Task to carry out => Reproduce the listing exactly, with no pictures in your copy.

(Entries supplied Opens)

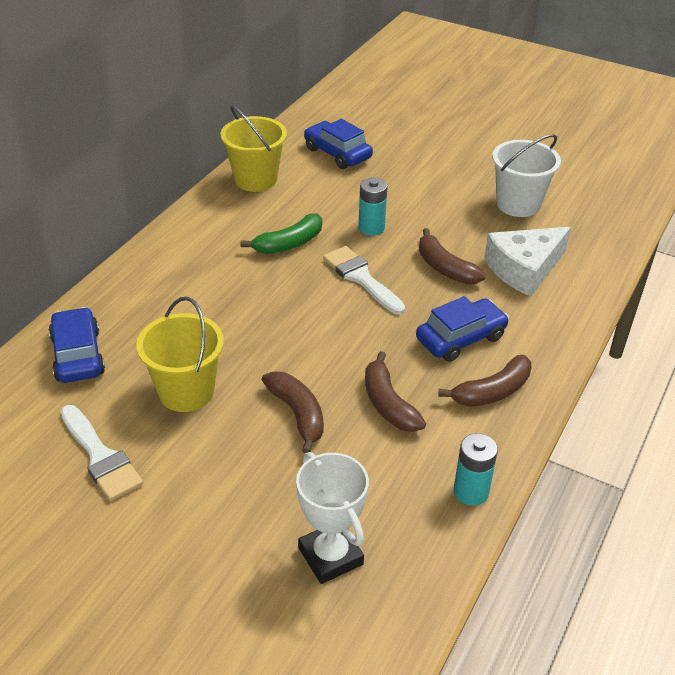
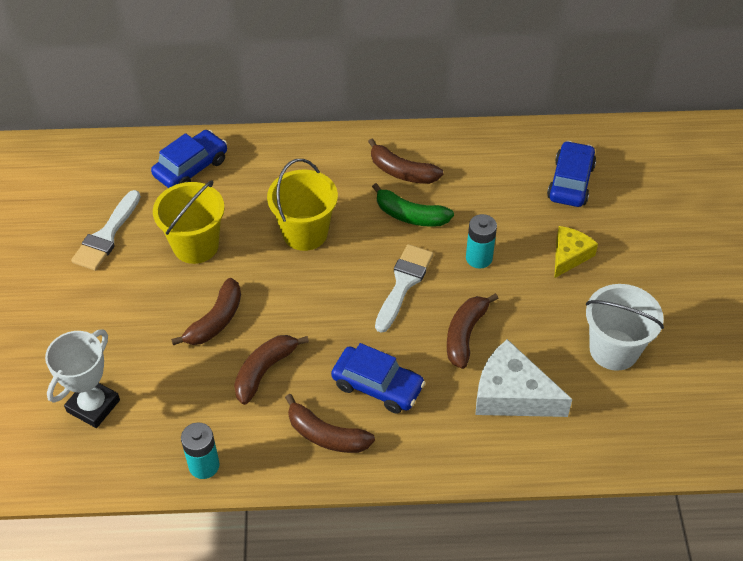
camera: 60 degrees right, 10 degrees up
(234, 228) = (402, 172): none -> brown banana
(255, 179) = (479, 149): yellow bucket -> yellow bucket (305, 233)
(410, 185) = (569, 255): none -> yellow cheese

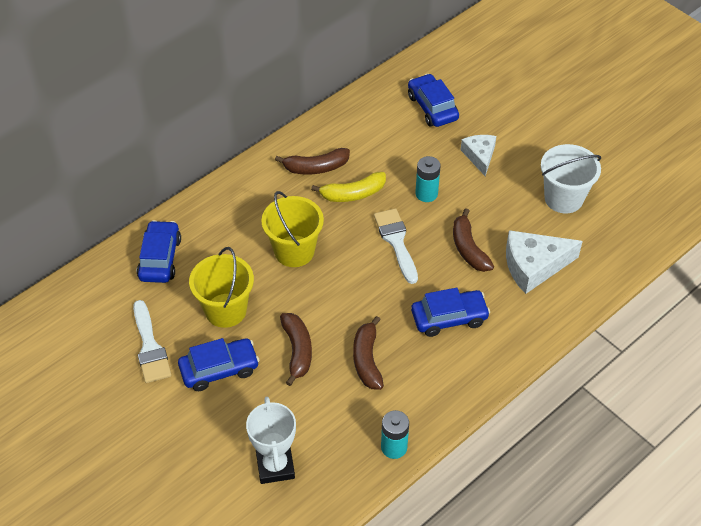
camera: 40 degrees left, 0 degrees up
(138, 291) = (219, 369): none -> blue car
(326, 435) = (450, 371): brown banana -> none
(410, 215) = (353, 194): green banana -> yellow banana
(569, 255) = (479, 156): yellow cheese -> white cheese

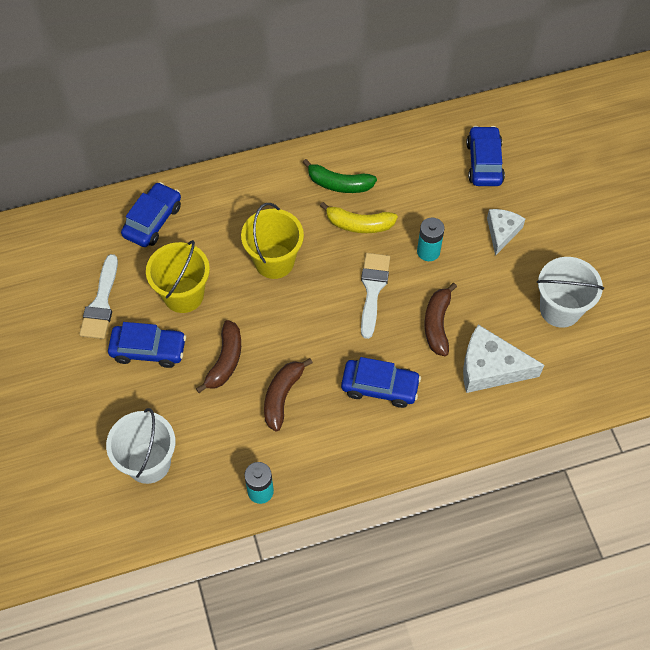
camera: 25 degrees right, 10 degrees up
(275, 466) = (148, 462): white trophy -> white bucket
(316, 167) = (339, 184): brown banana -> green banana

(Entries supplied Closes)

Output of the task =>
camera: 60 degrees right, 10 degrees up
(234, 228) = (402, 172): none -> brown banana
(255, 179) = (479, 149): yellow bucket -> yellow bucket (305, 233)
(410, 185) = (569, 255): none -> yellow cheese

camera: 40 degrees left, 0 degrees up
(138, 291) = (219, 369): none -> blue car
(326, 435) = (450, 371): brown banana -> none
(410, 215) = (353, 194): green banana -> yellow banana
(569, 255) = (479, 156): yellow cheese -> white cheese

camera: 25 degrees right, 10 degrees up
(275, 466) = (148, 462): white trophy -> white bucket
(316, 167) = (339, 184): brown banana -> green banana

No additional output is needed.